Records from a dataset:
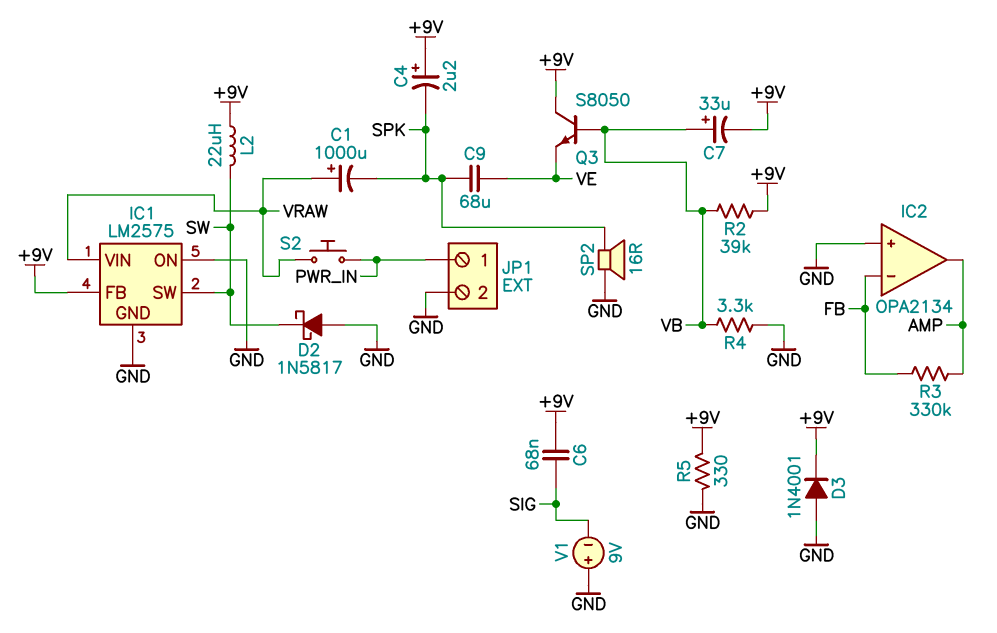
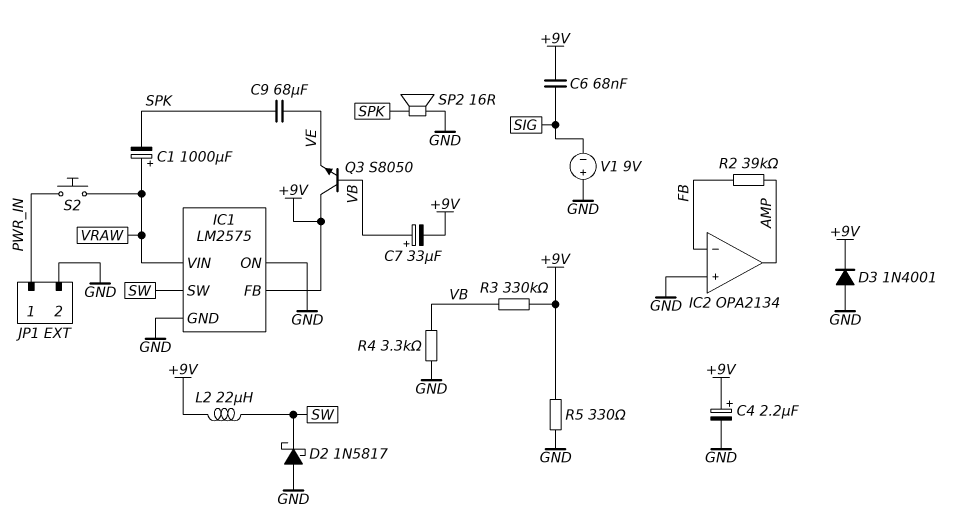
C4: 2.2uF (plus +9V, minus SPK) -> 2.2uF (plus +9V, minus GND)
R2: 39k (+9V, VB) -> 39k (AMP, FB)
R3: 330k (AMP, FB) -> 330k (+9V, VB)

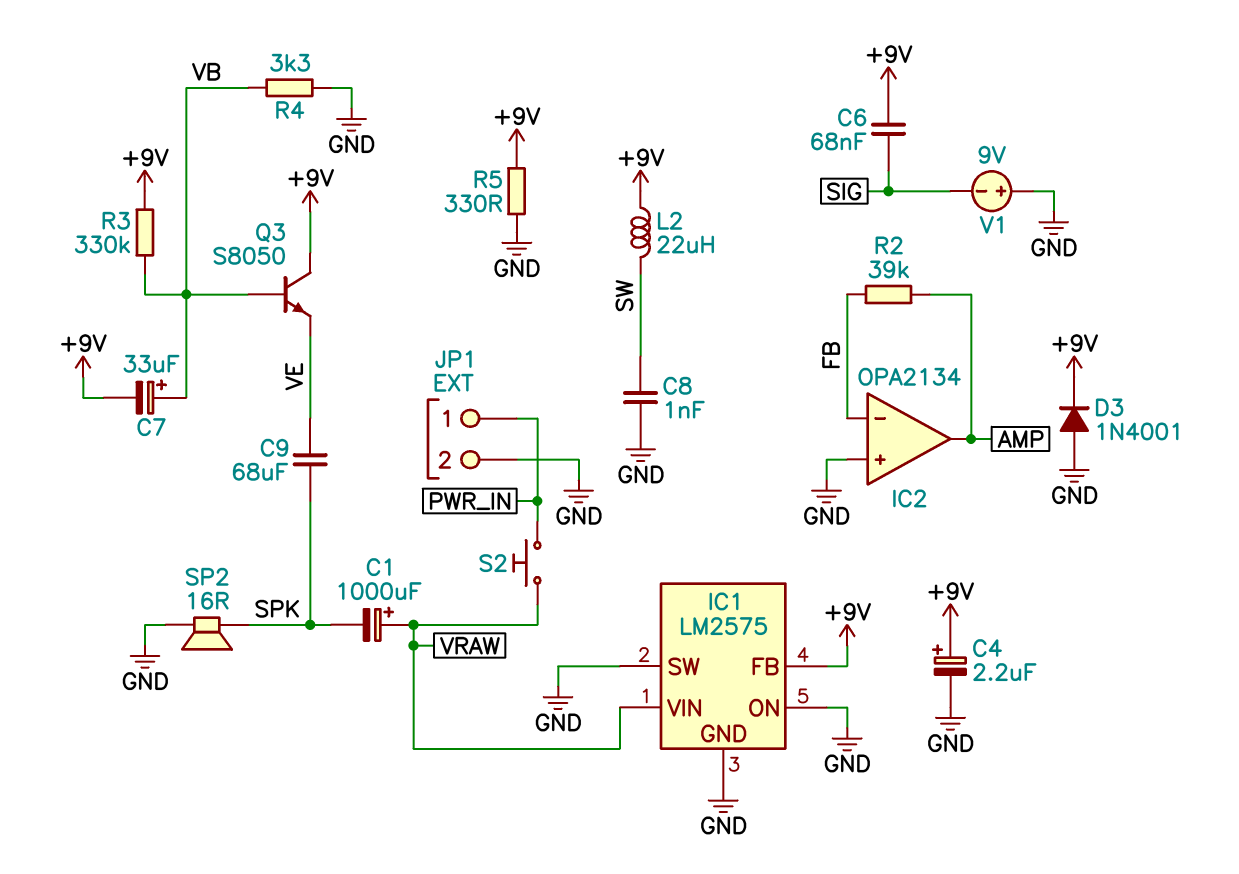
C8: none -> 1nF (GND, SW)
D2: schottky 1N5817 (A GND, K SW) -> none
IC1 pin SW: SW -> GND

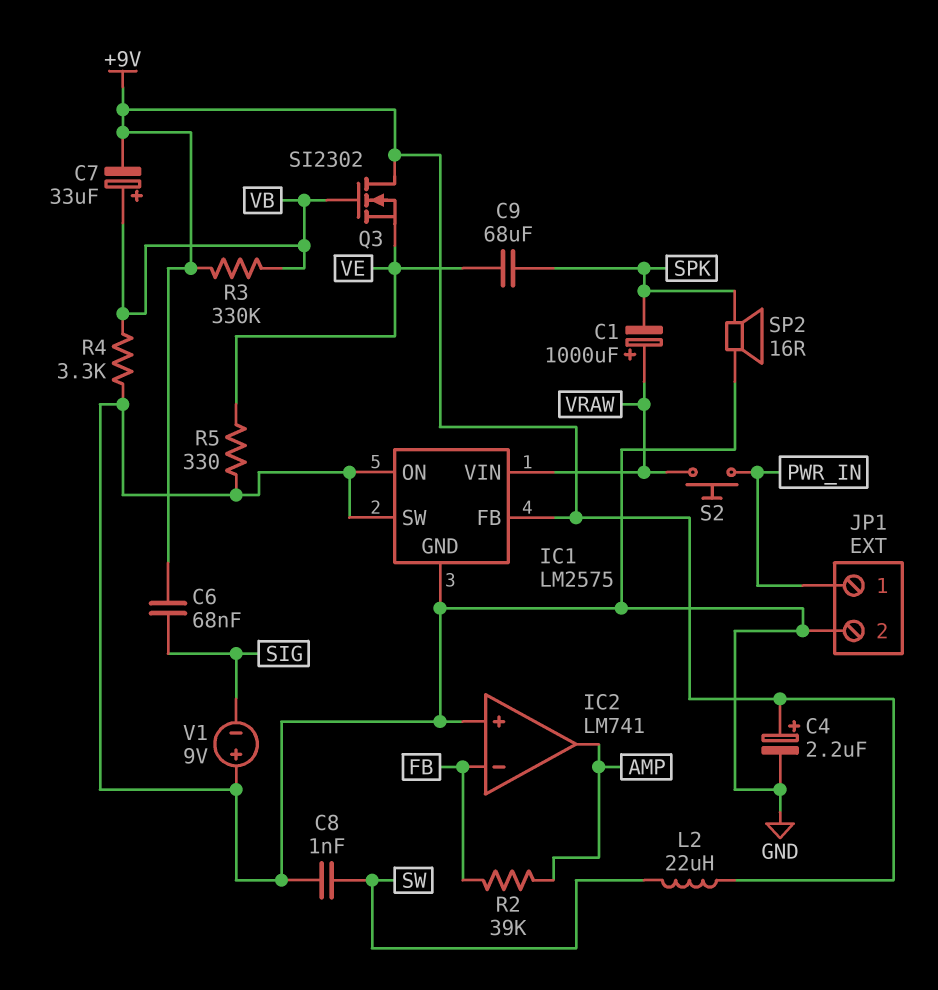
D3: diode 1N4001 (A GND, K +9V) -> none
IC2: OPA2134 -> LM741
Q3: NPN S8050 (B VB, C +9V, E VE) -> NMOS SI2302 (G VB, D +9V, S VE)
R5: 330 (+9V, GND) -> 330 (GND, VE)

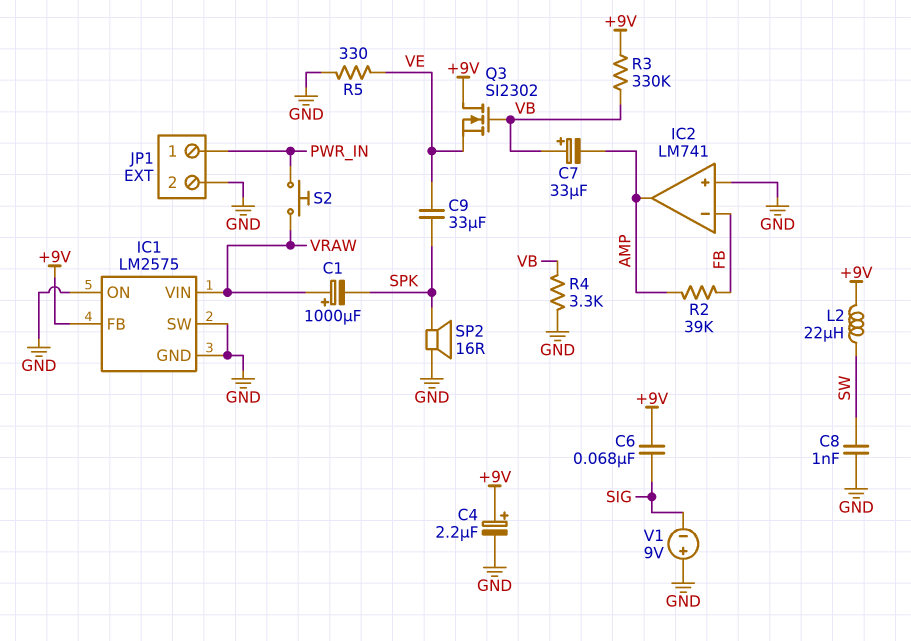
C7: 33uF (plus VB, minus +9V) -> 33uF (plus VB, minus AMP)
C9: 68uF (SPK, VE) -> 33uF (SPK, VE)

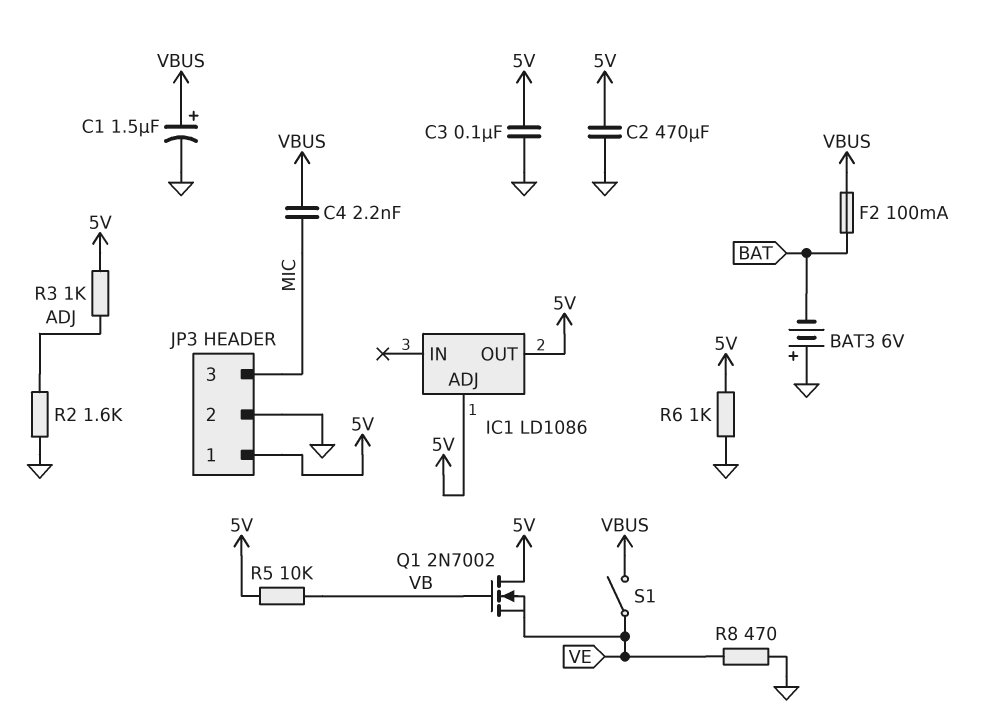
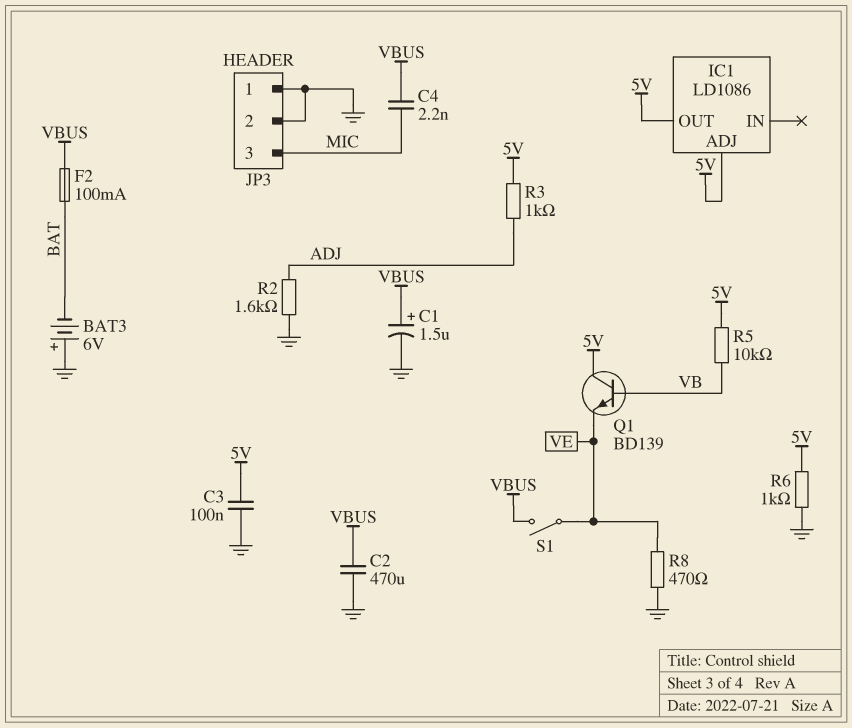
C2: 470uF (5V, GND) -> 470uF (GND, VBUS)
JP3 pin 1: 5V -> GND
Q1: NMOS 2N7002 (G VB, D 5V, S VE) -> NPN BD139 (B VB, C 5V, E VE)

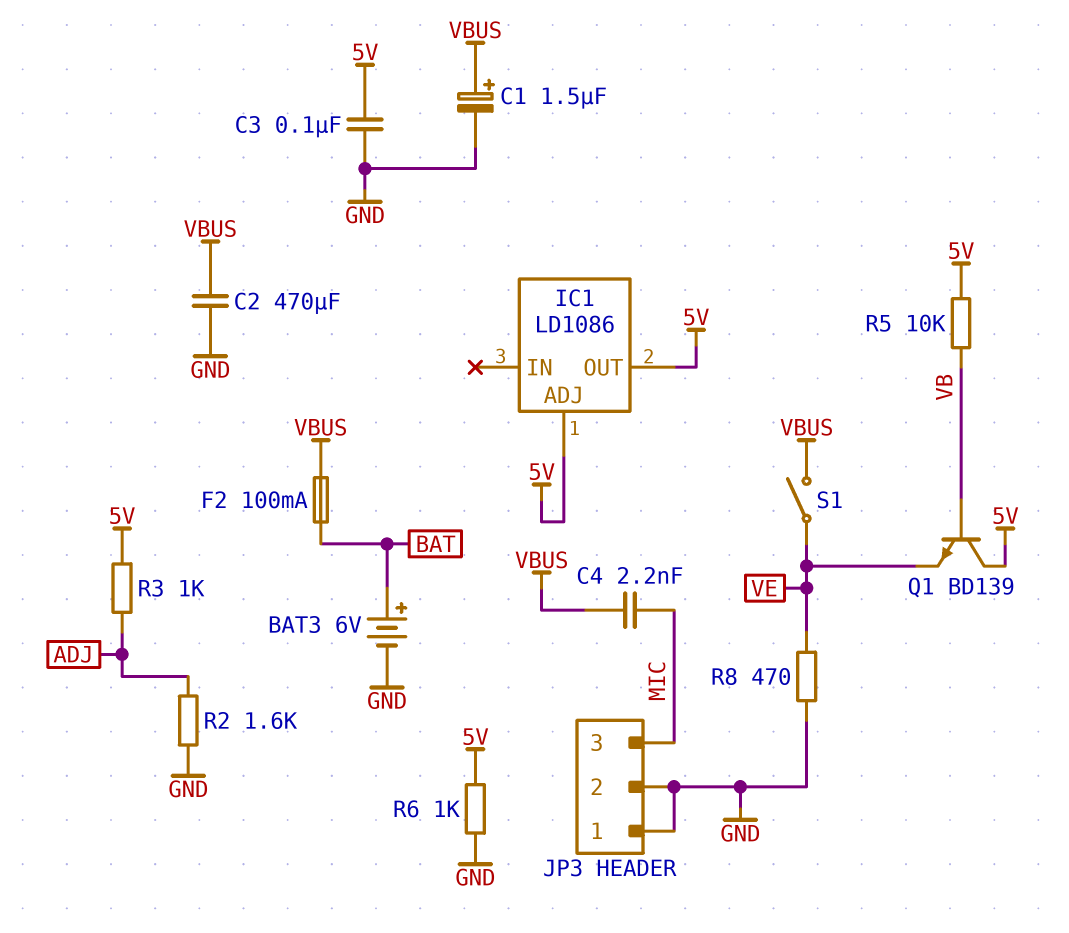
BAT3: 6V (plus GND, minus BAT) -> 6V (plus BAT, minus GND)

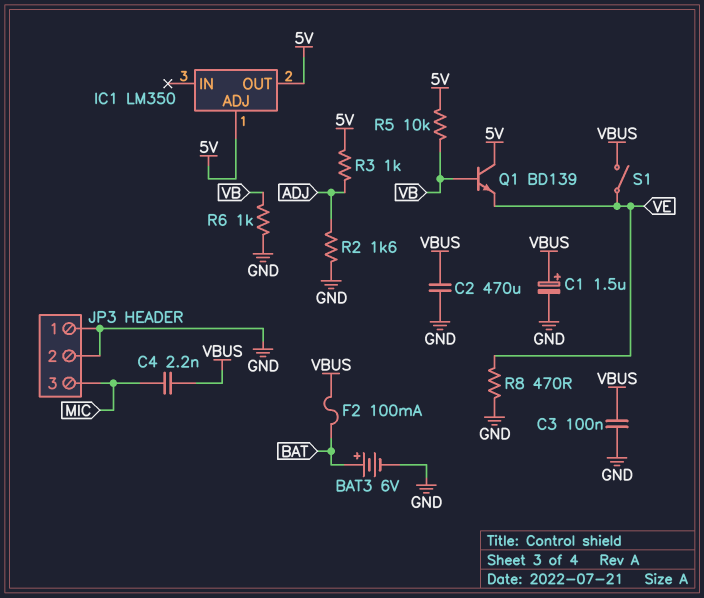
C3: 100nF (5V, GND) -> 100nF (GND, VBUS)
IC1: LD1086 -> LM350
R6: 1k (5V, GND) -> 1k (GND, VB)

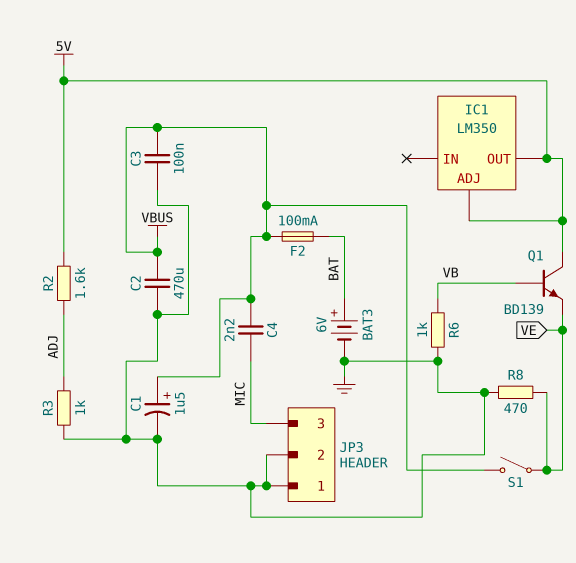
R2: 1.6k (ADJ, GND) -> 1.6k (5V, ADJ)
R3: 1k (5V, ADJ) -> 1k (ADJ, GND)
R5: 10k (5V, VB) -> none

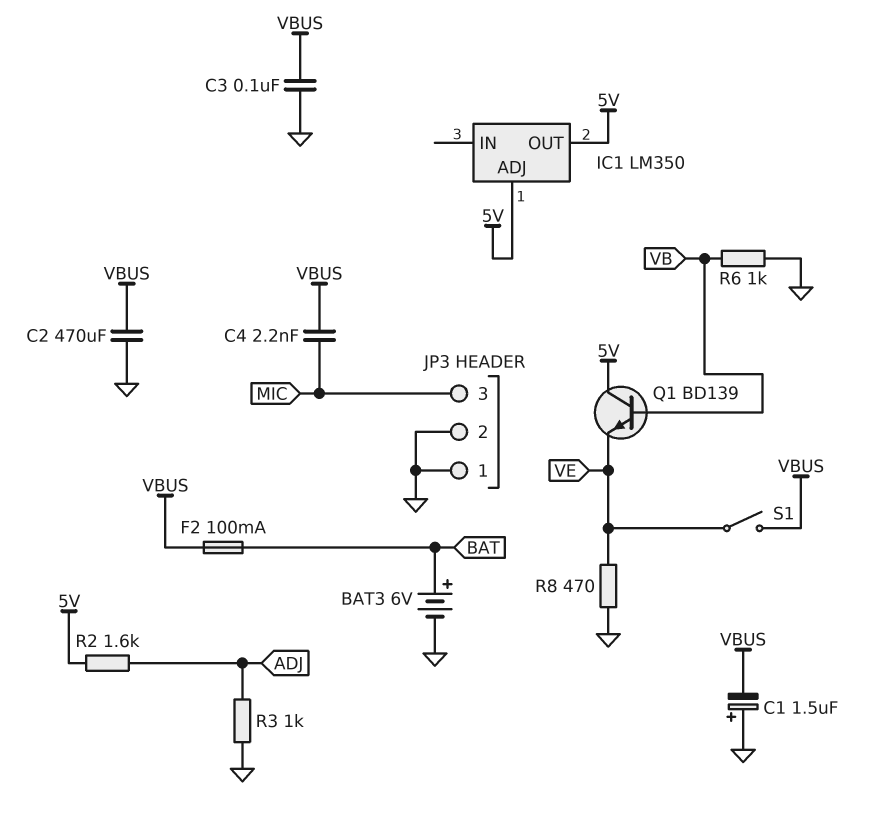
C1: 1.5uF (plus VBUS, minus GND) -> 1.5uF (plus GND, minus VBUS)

* _WORK INSTRUCTION_: Output the entries above verbatim. Omit the images.

* _ANSWER FOR THIS EXERCISE_:
C4: 2.2uF (plus +9V, minus SPK) -> 2.2uF (plus +9V, minus GND)
R2: 39k (+9V, VB) -> 39k (AMP, FB)
R3: 330k (AMP, FB) -> 330k (+9V, VB)

C8: none -> 1nF (GND, SW)
D2: schottky 1N5817 (A GND, K SW) -> none
IC1 pin SW: SW -> GND

D3: diode 1N4001 (A GND, K +9V) -> none
IC2: OPA2134 -> LM741
Q3: NPN S8050 (B VB, C +9V, E VE) -> NMOS SI2302 (G VB, D +9V, S VE)
R5: 330 (+9V, GND) -> 330 (GND, VE)

C7: 33uF (plus VB, minus +9V) -> 33uF (plus VB, minus AMP)
C9: 68uF (SPK, VE) -> 33uF (SPK, VE)

C2: 470uF (5V, GND) -> 470uF (GND, VBUS)
JP3 pin 1: 5V -> GND
Q1: NMOS 2N7002 (G VB, D 5V, S VE) -> NPN BD139 (B VB, C 5V, E VE)

BAT3: 6V (plus GND, minus BAT) -> 6V (plus BAT, minus GND)

C3: 100nF (5V, GND) -> 100nF (GND, VBUS)
IC1: LD1086 -> LM350
R6: 1k (5V, GND) -> 1k (GND, VB)

R2: 1.6k (ADJ, GND) -> 1.6k (5V, ADJ)
R3: 1k (5V, ADJ) -> 1k (ADJ, GND)
R5: 10k (5V, VB) -> none

C1: 1.5uF (plus VBUS, minus GND) -> 1.5uF (plus GND, minus VBUS)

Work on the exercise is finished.